### The task
Which lines of the listing below contain the string "instrumentName"? List each of them in full.

(Data records)
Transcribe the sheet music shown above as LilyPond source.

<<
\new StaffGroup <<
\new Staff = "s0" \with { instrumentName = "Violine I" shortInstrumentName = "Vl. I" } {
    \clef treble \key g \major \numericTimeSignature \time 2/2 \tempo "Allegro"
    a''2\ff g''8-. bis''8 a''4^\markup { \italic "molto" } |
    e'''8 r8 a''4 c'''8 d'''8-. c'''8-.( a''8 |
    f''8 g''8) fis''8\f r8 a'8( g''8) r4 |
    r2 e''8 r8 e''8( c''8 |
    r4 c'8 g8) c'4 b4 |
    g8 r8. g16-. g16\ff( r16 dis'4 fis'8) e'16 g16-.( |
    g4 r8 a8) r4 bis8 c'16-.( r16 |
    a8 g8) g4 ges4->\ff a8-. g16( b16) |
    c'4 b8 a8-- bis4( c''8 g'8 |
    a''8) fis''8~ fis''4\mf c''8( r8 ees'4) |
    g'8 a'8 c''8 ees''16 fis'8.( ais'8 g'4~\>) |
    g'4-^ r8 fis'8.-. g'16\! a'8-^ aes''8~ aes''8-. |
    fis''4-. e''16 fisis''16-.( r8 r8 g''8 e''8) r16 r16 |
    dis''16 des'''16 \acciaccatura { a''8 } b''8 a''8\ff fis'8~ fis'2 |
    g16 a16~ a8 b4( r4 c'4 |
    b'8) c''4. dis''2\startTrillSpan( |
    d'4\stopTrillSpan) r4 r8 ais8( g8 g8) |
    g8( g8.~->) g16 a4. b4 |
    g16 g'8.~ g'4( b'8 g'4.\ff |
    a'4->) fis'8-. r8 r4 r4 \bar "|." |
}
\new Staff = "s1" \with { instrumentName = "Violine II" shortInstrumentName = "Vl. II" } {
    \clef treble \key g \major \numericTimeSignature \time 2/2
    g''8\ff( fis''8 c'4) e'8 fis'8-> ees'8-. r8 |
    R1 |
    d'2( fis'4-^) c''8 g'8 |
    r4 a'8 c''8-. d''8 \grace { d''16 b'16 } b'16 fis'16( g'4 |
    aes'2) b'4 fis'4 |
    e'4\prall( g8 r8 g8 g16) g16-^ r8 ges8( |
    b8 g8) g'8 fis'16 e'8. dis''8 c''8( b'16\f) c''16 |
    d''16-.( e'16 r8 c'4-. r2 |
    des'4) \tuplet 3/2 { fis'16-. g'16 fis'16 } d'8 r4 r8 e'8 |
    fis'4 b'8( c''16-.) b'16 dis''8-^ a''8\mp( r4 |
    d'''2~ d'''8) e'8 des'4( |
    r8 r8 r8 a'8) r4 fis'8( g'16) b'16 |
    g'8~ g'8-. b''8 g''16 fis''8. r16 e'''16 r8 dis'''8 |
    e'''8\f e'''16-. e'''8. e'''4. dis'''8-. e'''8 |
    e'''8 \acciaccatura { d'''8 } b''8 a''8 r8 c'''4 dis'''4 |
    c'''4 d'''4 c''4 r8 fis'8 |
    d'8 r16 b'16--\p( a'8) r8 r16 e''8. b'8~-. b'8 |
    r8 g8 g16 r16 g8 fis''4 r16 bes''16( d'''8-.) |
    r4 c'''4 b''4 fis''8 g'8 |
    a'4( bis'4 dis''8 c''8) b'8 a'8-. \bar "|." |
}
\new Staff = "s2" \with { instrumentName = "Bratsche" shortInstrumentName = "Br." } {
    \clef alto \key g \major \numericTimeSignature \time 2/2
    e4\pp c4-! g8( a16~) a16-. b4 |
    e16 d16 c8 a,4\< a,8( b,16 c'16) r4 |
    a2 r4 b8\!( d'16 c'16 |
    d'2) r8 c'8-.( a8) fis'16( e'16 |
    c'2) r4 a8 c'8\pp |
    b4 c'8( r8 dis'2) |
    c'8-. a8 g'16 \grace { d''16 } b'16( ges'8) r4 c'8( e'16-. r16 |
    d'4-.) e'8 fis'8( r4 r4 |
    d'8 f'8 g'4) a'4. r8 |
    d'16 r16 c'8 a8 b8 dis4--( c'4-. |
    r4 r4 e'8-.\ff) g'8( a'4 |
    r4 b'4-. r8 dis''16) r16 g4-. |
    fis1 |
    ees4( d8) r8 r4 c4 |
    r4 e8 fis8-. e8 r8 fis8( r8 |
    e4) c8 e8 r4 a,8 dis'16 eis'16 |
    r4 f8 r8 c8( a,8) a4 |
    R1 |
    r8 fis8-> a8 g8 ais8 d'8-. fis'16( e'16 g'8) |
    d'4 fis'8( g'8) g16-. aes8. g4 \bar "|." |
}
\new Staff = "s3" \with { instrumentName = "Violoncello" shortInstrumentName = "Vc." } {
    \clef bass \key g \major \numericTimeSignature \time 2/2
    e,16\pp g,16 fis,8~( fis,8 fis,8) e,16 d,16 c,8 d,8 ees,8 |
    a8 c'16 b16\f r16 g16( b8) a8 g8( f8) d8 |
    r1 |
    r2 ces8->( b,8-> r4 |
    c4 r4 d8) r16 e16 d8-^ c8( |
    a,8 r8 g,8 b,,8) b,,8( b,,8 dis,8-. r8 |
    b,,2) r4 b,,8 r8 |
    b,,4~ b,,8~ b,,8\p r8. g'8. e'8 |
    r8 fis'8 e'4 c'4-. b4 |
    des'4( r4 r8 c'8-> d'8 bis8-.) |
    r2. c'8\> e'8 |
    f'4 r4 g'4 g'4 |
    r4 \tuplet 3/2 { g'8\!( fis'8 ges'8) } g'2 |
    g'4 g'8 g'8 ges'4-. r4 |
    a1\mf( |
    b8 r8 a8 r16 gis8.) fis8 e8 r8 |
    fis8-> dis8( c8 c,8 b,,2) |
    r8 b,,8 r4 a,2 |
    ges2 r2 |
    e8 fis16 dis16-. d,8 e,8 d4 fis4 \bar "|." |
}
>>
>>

### Answer to the exercise
\new Staff = "s0" \with { instrumentName = "Violine I" shortInstrumentName = "Vl. I" } {
\new Staff = "s1" \with { instrumentName = "Violine II" shortInstrumentName = "Vl. II" } {
\new Staff = "s2" \with { instrumentName = "Bratsche" shortInstrumentName = "Br." } {
\new Staff = "s3" \with { instrumentName = "Violoncello" shortInstrumentName = "Vc." } {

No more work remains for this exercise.